- _Problem to work on_
All lines containing the string "dish" must be copied from the entries.

-------- Data to use

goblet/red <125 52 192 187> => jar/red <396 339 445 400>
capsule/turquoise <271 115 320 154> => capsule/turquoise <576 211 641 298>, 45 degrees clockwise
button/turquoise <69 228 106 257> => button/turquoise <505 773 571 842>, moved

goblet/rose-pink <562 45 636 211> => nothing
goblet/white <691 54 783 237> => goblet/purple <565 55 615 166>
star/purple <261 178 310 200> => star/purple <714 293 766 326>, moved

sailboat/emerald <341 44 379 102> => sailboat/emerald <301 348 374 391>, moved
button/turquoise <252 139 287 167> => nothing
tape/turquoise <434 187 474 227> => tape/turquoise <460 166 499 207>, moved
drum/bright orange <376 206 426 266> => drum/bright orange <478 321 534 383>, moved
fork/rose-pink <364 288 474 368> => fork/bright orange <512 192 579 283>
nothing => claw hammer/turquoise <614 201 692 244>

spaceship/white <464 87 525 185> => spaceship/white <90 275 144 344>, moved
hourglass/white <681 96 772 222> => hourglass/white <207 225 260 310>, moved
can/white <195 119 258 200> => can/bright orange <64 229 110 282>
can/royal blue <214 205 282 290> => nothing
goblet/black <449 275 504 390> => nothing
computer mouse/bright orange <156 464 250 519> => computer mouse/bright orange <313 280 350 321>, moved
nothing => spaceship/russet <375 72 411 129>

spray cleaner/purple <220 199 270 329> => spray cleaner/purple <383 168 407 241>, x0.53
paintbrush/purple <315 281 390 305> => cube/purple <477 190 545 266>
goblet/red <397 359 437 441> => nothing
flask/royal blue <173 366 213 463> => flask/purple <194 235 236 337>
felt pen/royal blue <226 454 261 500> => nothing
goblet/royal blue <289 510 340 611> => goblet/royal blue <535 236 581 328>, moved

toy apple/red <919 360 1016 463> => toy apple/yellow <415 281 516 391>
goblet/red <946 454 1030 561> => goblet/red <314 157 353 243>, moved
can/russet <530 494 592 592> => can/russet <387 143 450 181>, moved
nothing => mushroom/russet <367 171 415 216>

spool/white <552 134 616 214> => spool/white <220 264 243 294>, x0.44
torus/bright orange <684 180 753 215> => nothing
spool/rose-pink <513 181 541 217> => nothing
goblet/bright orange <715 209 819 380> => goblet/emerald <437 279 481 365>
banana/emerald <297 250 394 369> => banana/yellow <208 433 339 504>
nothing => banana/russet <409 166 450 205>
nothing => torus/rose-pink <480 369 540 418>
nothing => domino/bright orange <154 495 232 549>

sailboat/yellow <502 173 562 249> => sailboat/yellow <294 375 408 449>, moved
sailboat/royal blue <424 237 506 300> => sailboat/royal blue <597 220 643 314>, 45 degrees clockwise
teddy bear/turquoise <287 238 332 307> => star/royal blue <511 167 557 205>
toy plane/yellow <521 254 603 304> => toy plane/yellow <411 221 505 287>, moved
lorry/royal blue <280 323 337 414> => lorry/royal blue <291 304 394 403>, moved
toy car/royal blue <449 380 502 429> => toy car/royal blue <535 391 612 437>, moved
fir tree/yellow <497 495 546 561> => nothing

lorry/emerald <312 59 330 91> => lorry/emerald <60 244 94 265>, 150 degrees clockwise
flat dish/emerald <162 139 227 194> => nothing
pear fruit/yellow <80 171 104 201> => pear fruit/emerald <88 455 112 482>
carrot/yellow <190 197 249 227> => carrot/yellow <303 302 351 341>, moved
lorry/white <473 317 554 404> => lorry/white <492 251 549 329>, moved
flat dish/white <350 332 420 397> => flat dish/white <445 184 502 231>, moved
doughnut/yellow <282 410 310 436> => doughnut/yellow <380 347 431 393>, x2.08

----------------

- _Exercise result_
flat dish/emerald <162 139 227 194> => nothing
flat dish/white <350 332 420 397> => flat dish/white <445 184 502 231>, moved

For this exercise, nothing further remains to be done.